▸ **WHAT TO WORK ON**:
In the copy, include every entry exactly but none of its images.
=== Begin Enclosure ===
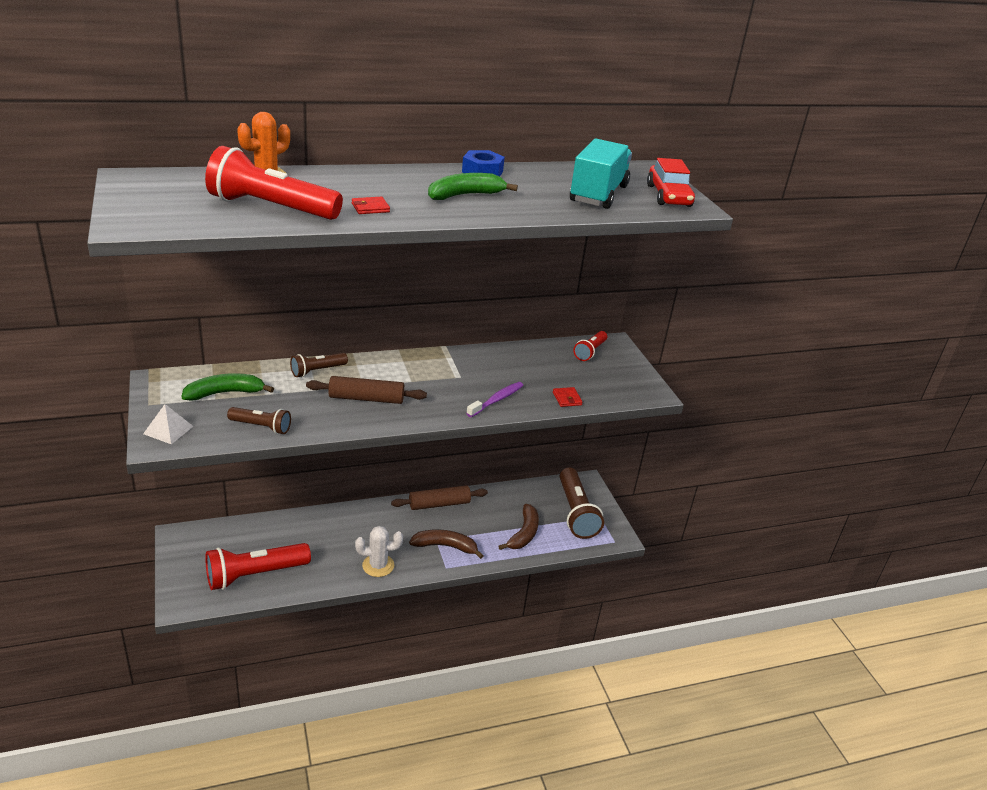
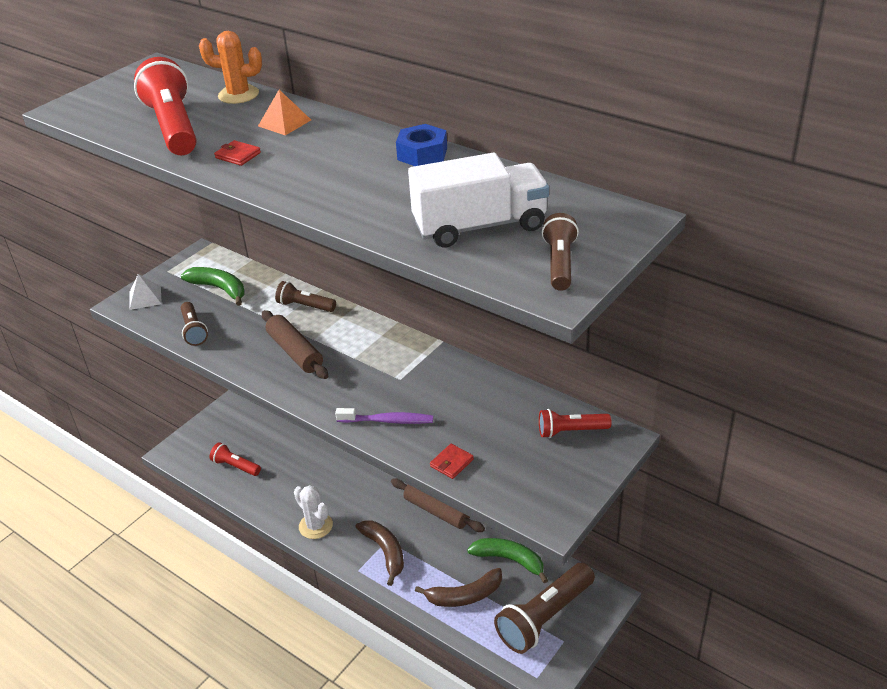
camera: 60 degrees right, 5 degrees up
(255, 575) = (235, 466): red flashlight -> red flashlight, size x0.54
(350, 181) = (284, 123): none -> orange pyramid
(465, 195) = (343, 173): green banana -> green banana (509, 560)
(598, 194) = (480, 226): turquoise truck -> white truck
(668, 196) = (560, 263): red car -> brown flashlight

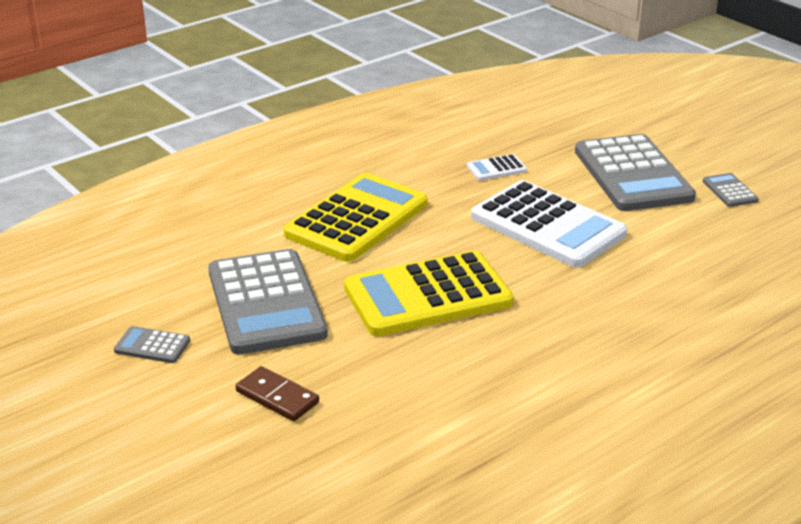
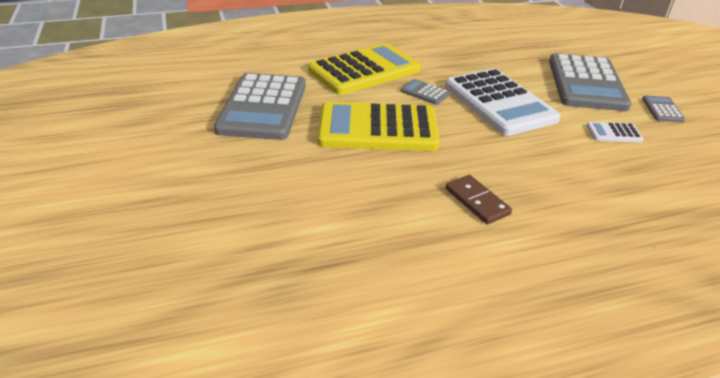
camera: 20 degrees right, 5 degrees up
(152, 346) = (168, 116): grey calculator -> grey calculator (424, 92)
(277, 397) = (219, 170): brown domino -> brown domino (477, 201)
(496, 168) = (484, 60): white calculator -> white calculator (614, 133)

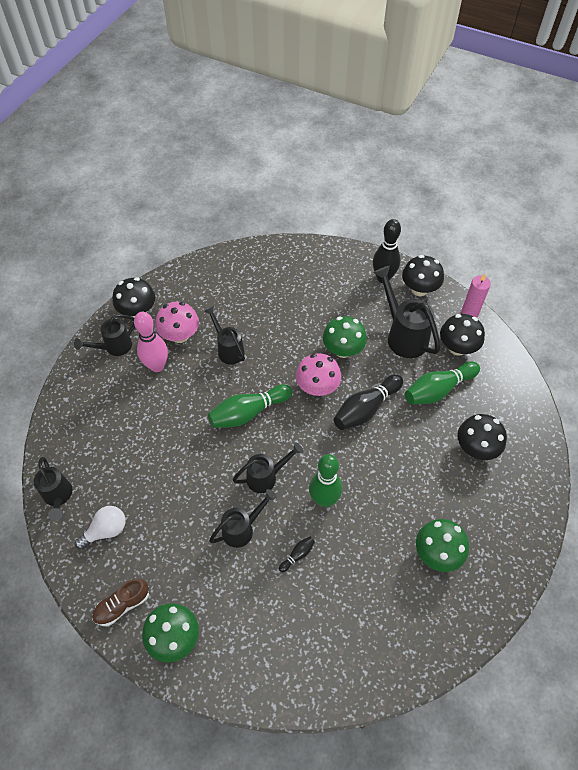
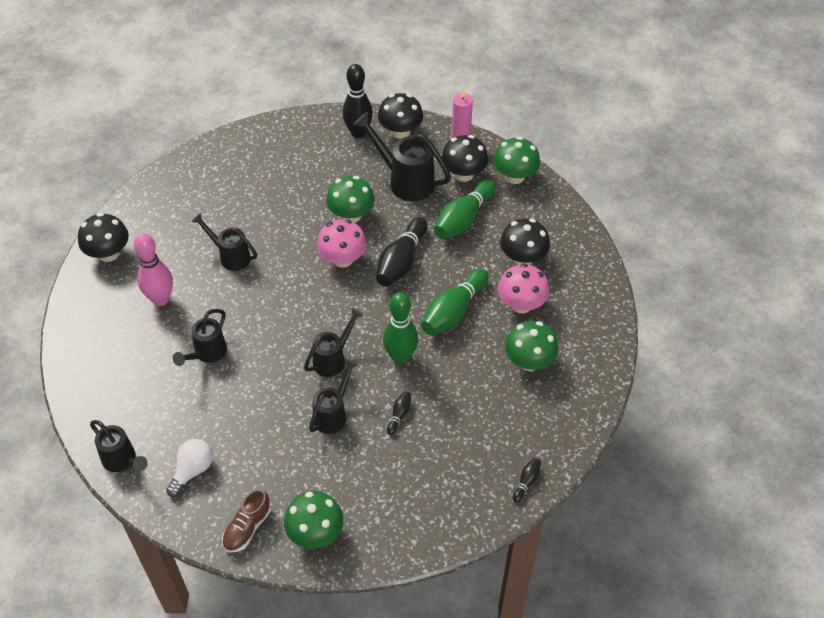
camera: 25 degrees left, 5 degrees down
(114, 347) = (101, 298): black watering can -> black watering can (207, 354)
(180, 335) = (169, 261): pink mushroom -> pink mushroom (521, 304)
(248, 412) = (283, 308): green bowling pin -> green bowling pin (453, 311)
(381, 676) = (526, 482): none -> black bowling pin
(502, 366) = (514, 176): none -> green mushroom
=== End Enclosure ===
▸ **EXERCISE OUTPUT**:
camera: 60 degrees right, 5 degrees up
(255, 575) = (235, 466): red flashlight -> red flashlight, size x0.54
(350, 181) = (284, 123): none -> orange pyramid
(465, 195) = (343, 173): green banana -> green banana (509, 560)
(598, 194) = (480, 226): turquoise truck -> white truck
(668, 196) = (560, 263): red car -> brown flashlight

camera: 20 degrees right, 5 degrees up
(152, 346) = (168, 116): grey calculator -> grey calculator (424, 92)
(277, 397) = (219, 170): brown domino -> brown domino (477, 201)
(496, 168) = (484, 60): white calculator -> white calculator (614, 133)

camera: 25 degrees left, 5 degrees down
(114, 347) = (101, 298): black watering can -> black watering can (207, 354)
(180, 335) = (169, 261): pink mushroom -> pink mushroom (521, 304)
(248, 412) = (283, 308): green bowling pin -> green bowling pin (453, 311)
(381, 676) = (526, 482): none -> black bowling pin
(502, 366) = (514, 176): none -> green mushroom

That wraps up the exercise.